Coordinate-based object records:
------------------------------------------------------------

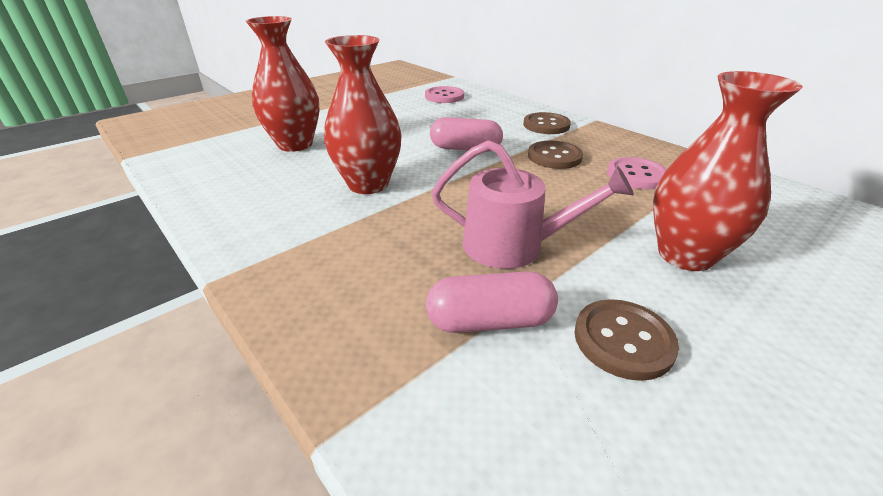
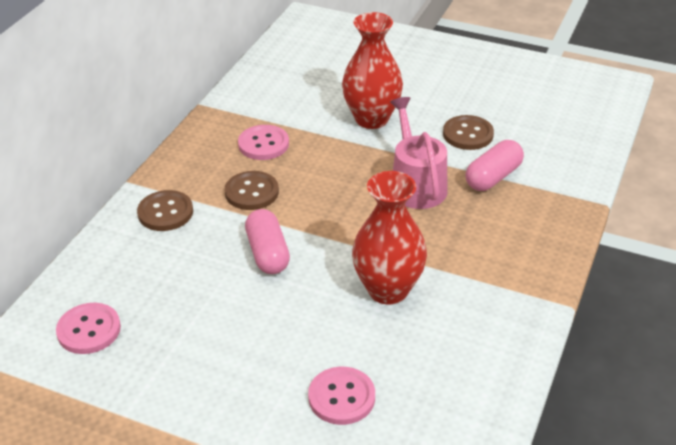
camera: 115 degrees left, 5 degrees up
(295, 144) = (341, 397): red vase -> pink button
(490, 321) = (493, 177): pink capsule -> pink capsule turned 75 degrees clockwise

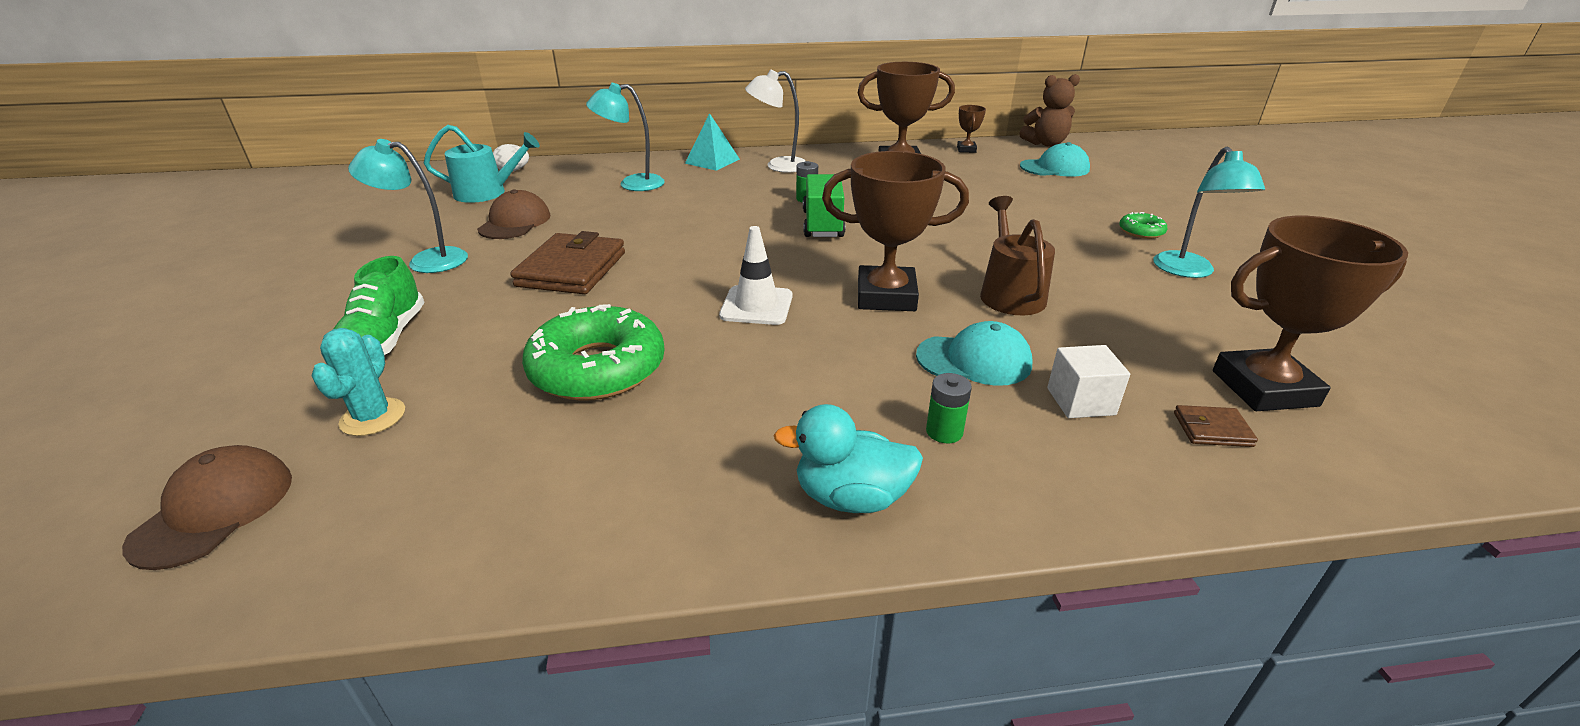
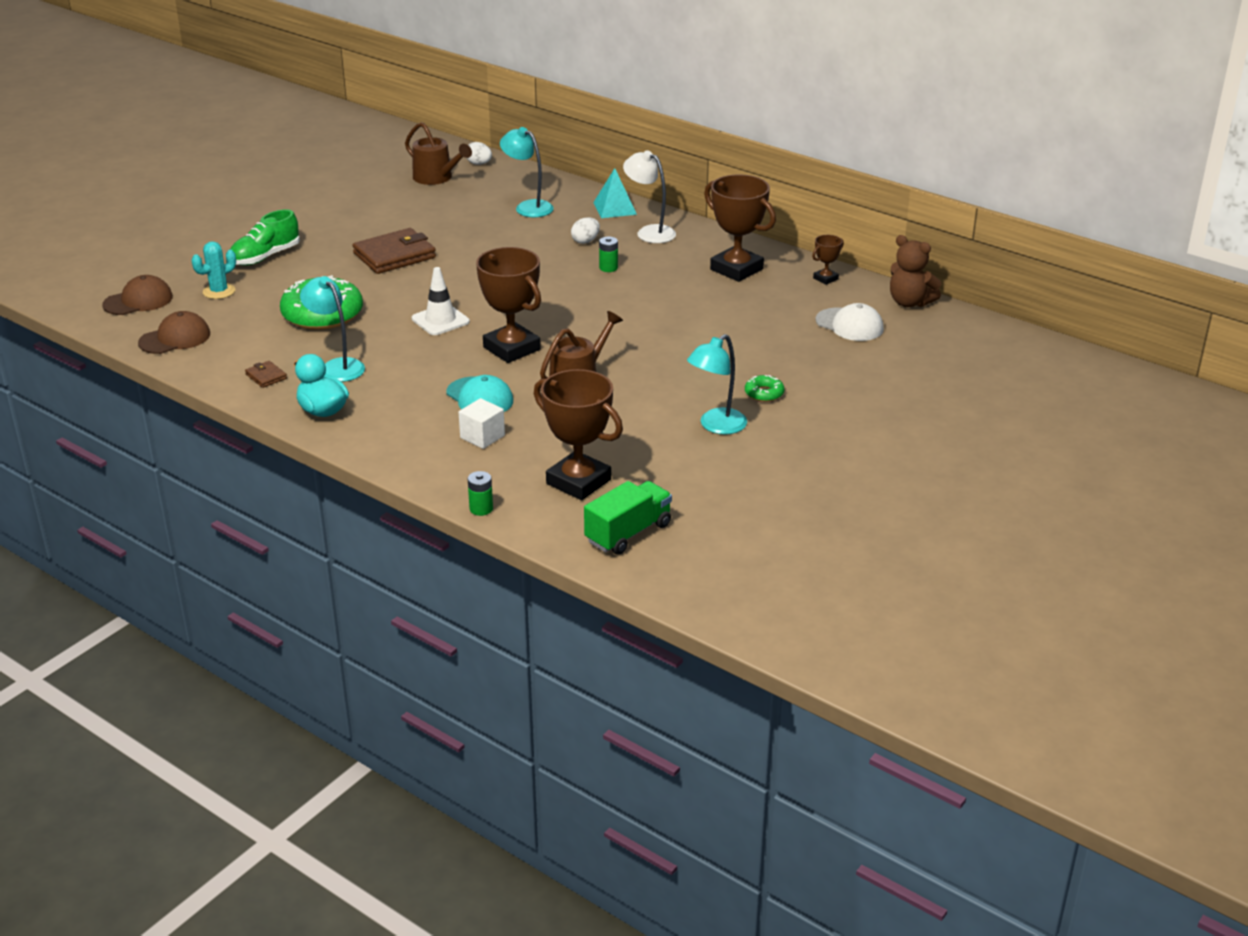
camera: 45 degrees right, 0 degrees up
(426, 260) = (339, 217): turquoise lamp -> turquoise lamp (337, 366)
(487, 193) = (436, 178): turquoise watering can -> brown watering can
(515, 222) = (416, 209): brown cap -> brown cap (175, 338)
(741, 189) = (585, 241): none -> white egg
(823, 224) = (577, 290): green truck -> green truck (628, 533)
(944, 431) = (401, 413): green battery -> green battery (481, 509)
(1054, 168) = (849, 325): turquoise cap -> white cap
(1212, 429) = (508, 476): brown wallet -> brown wallet (266, 376)

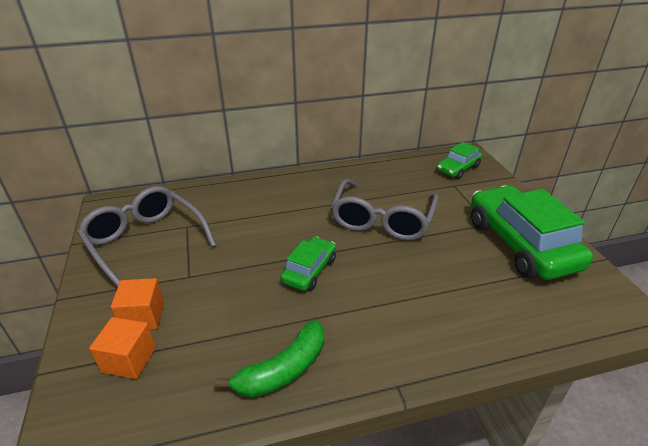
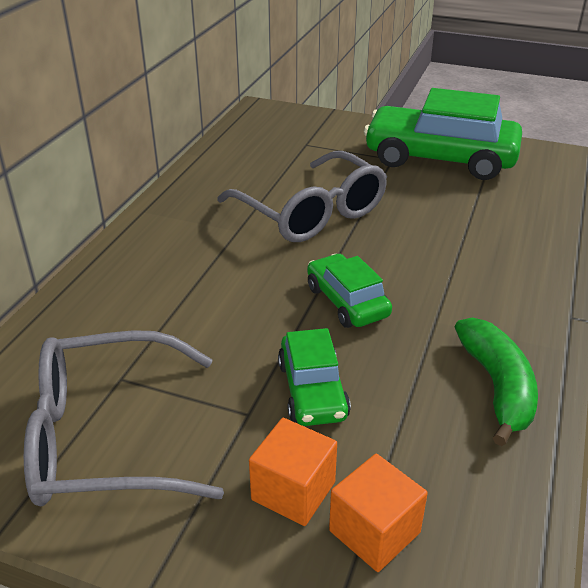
camera: 55 degrees left, 0 degrees up
(458, 169) = (280, 128): green car -> green car (312, 390)

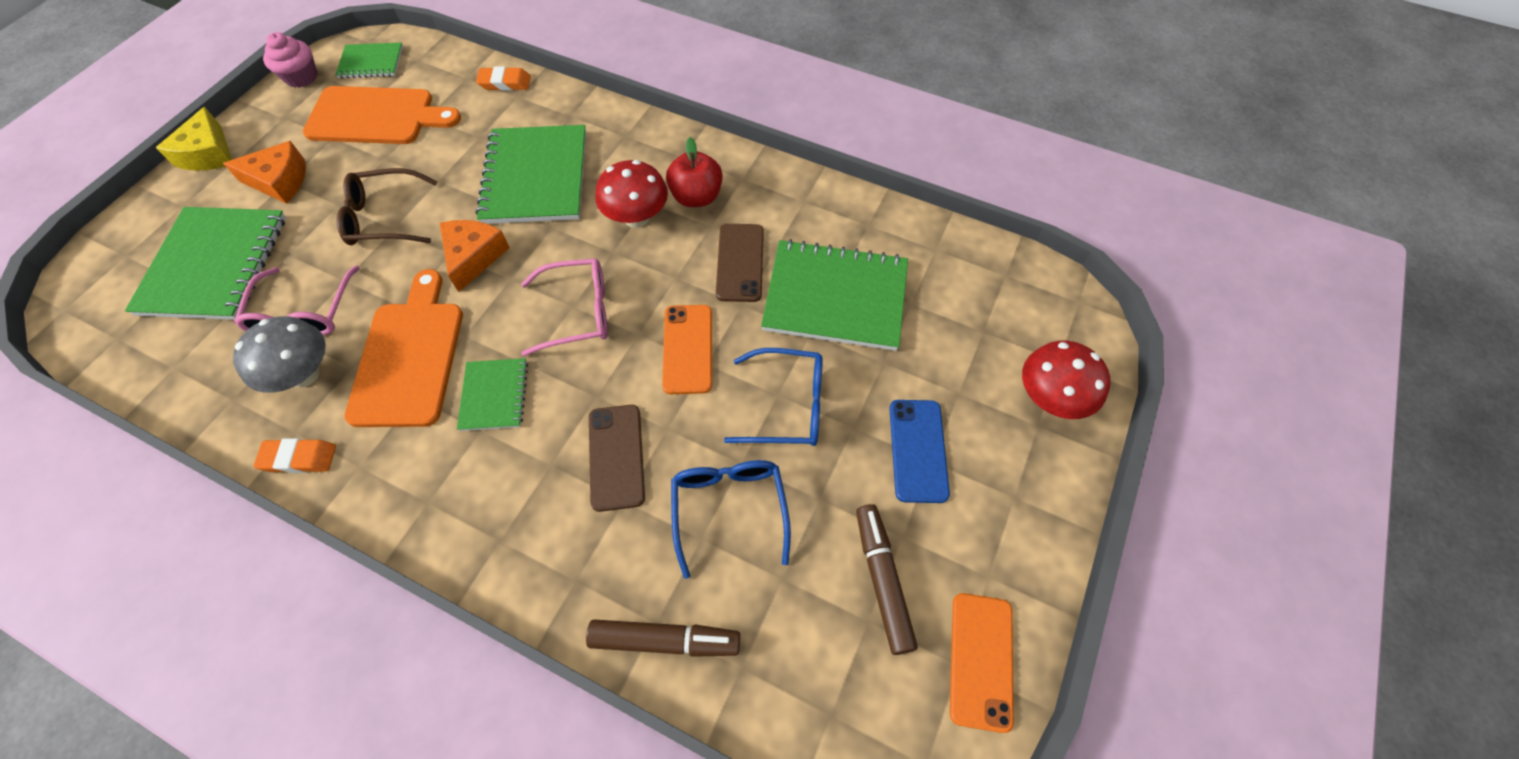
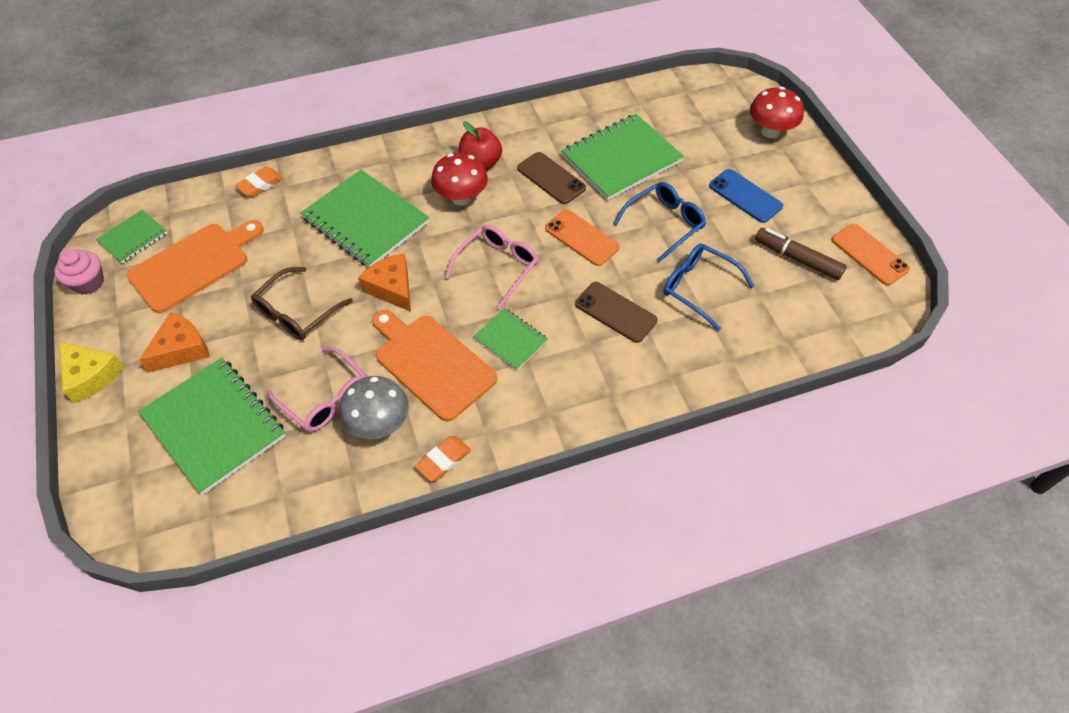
camera: 45 degrees left, 5 degrees down
(665, 640) = (743, 361): brown marker -> none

------------------------------------------------------------

→ THE TASK: Copy the records exactly, leaving out every picture.

→ EXERCISE OUTPUT:
camera: 115 degrees left, 5 degrees up
(295, 144) = (341, 397): red vase -> pink button
(490, 321) = (493, 177): pink capsule -> pink capsule turned 75 degrees clockwise

camera: 45 degrees right, 0 degrees up
(426, 260) = (339, 217): turquoise lamp -> turquoise lamp (337, 366)
(487, 193) = (436, 178): turquoise watering can -> brown watering can
(515, 222) = (416, 209): brown cap -> brown cap (175, 338)
(741, 189) = (585, 241): none -> white egg
(823, 224) = (577, 290): green truck -> green truck (628, 533)
(944, 431) = (401, 413): green battery -> green battery (481, 509)
(1054, 168) = (849, 325): turquoise cap -> white cap
(1212, 429) = (508, 476): brown wallet -> brown wallet (266, 376)

camera: 55 degrees left, 0 degrees up
(458, 169) = (280, 128): green car -> green car (312, 390)

camera: 45 degrees left, 5 degrees down
(665, 640) = (743, 361): brown marker -> none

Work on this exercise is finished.